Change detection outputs
-- -- --

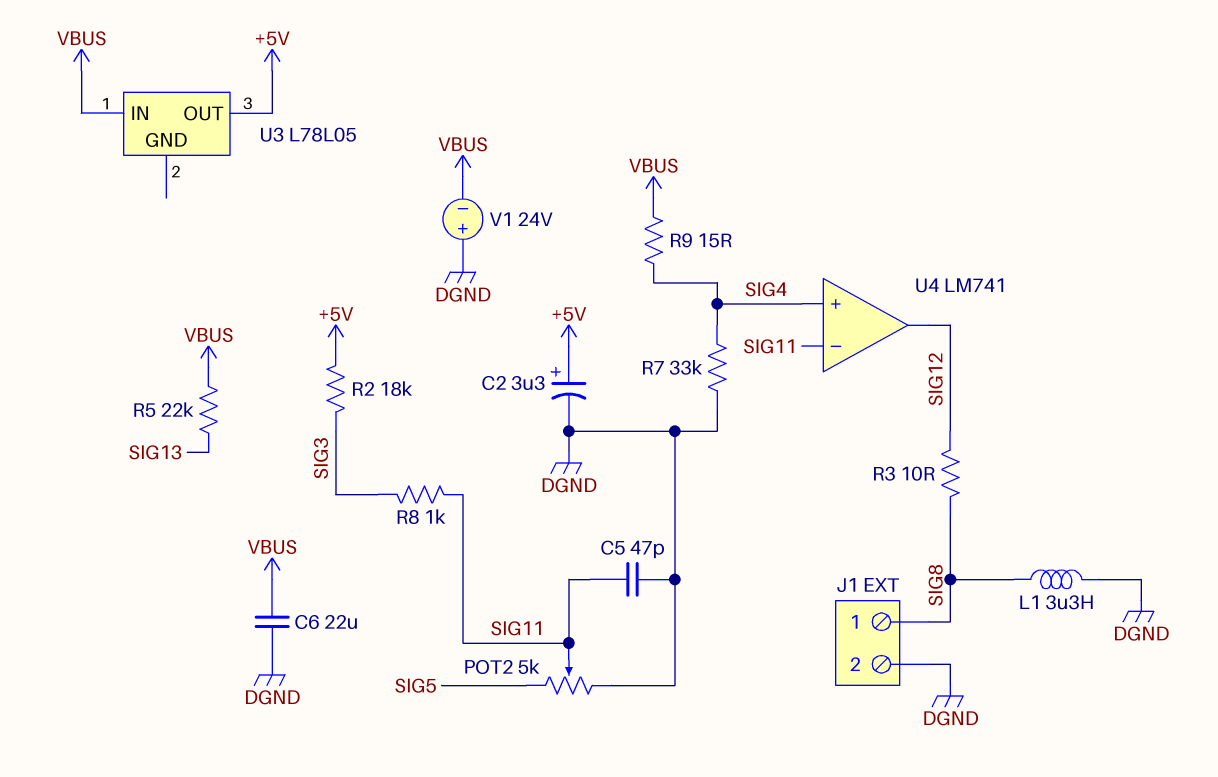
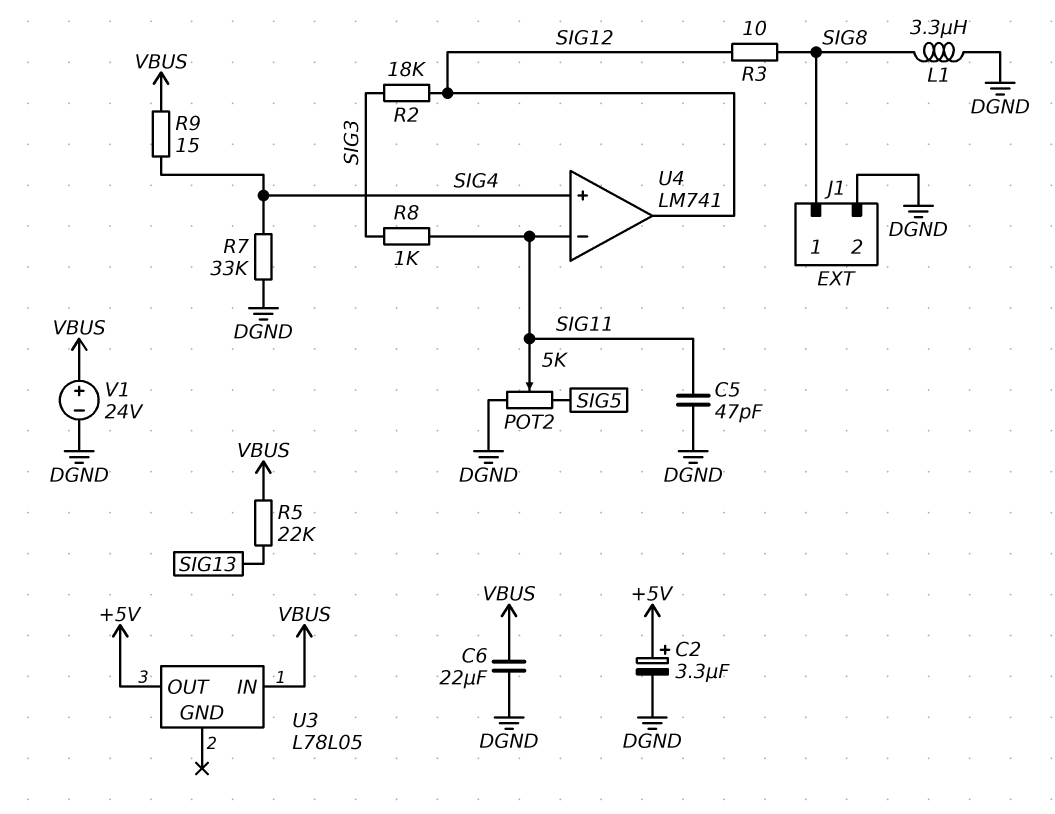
R2: 18k (+5V, SIG3) -> 18k (SIG3, SIG12)
V1: 24V (plus DGND, minus VBUS) -> 24V (plus VBUS, minus DGND)

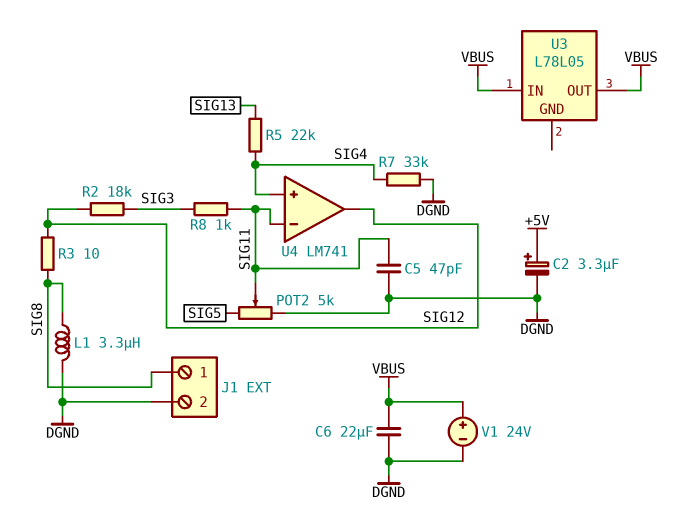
R5: 22k (SIG13, VBUS) -> 22k (SIG4, SIG13)
R9: 15 (SIG4, VBUS) -> none
U3 pin OUT: +5V -> VBUS

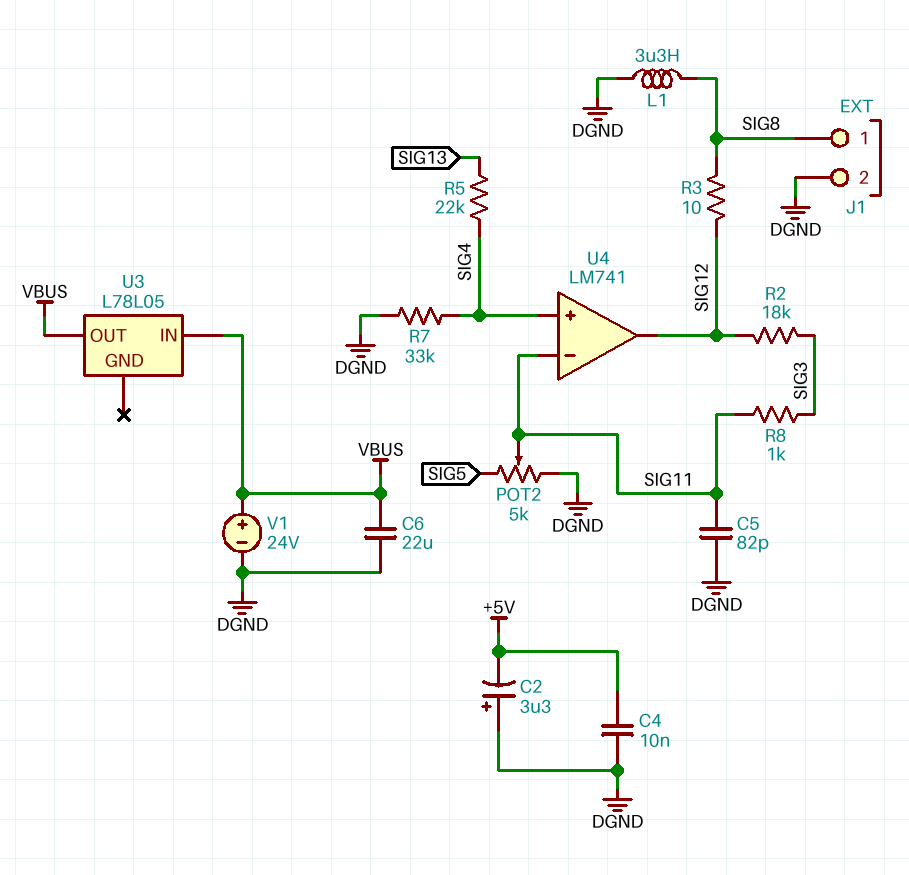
C2: 3.3uF (plus +5V, minus DGND) -> 3.3uF (plus DGND, minus +5V)
C4: none -> 10nF (+5V, DGND)
C5: 47pF (DGND, SIG11) -> 82pF (DGND, SIG11)

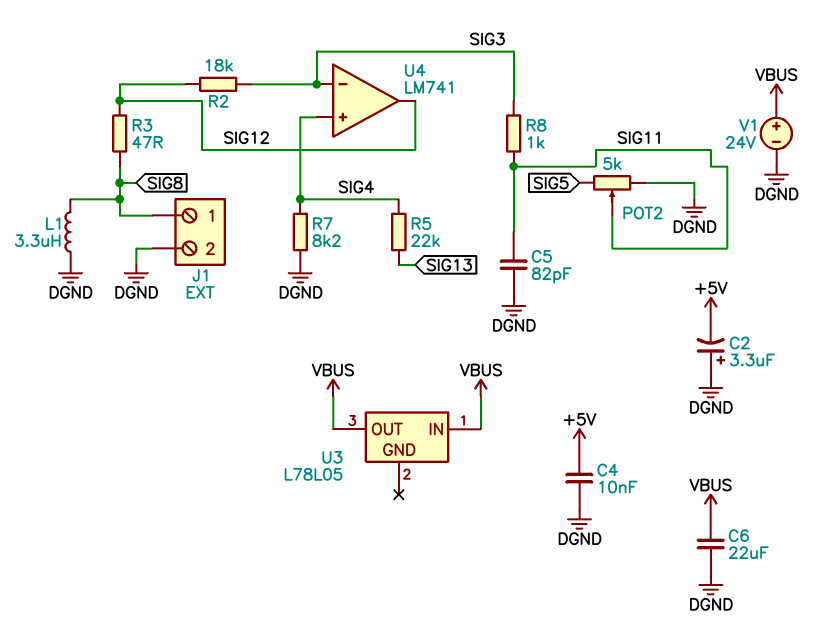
R3: 10 (SIG8, SIG12) -> 47 (SIG8, SIG12)
R7: 33k (DGND, SIG4) -> 8.2k (DGND, SIG4)
U4 pin in-: SIG11 -> SIG3

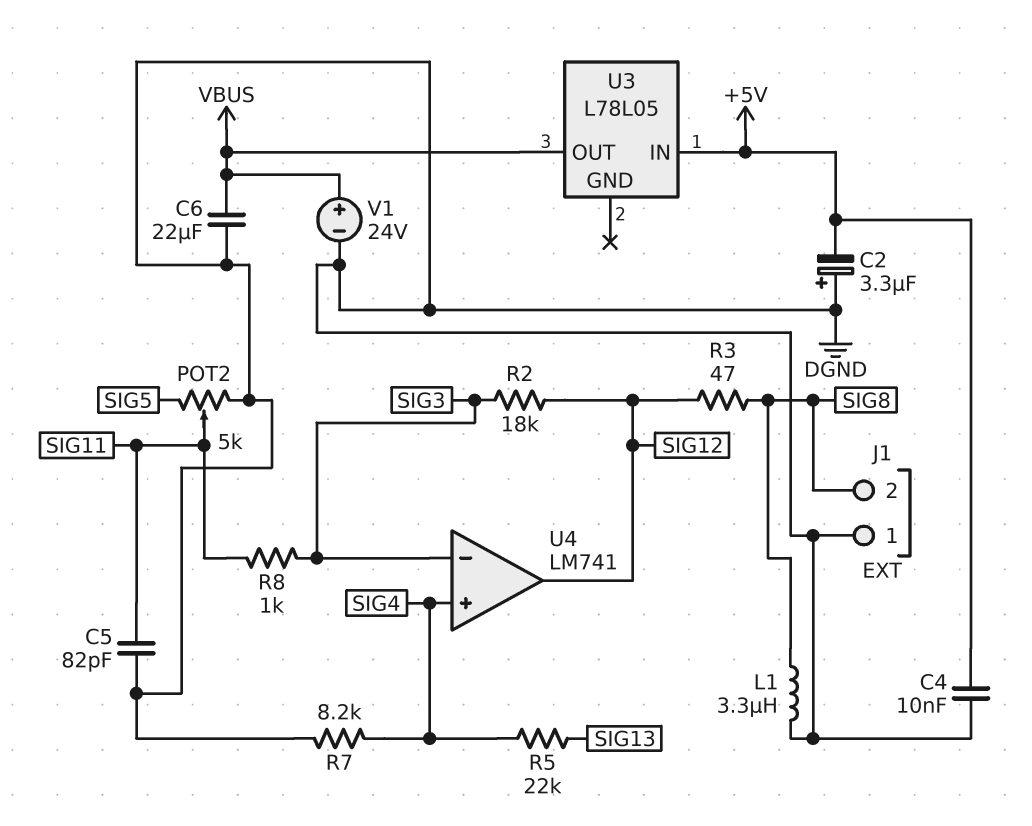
J1 pin 1: SIG8 -> DGND
J1 pin 2: DGND -> SIG8
U3 pin IN: VBUS -> +5V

-- -- --

• [ACTION ITEM]
Return the records exactly as they stand, and drop every picture.

• [FINAL ANSWER]
R2: 18k (+5V, SIG3) -> 18k (SIG3, SIG12)
V1: 24V (plus DGND, minus VBUS) -> 24V (plus VBUS, minus DGND)

R5: 22k (SIG13, VBUS) -> 22k (SIG4, SIG13)
R9: 15 (SIG4, VBUS) -> none
U3 pin OUT: +5V -> VBUS

C2: 3.3uF (plus +5V, minus DGND) -> 3.3uF (plus DGND, minus +5V)
C4: none -> 10nF (+5V, DGND)
C5: 47pF (DGND, SIG11) -> 82pF (DGND, SIG11)

R3: 10 (SIG8, SIG12) -> 47 (SIG8, SIG12)
R7: 33k (DGND, SIG4) -> 8.2k (DGND, SIG4)
U4 pin in-: SIG11 -> SIG3

J1 pin 1: SIG8 -> DGND
J1 pin 2: DGND -> SIG8
U3 pin IN: VBUS -> +5V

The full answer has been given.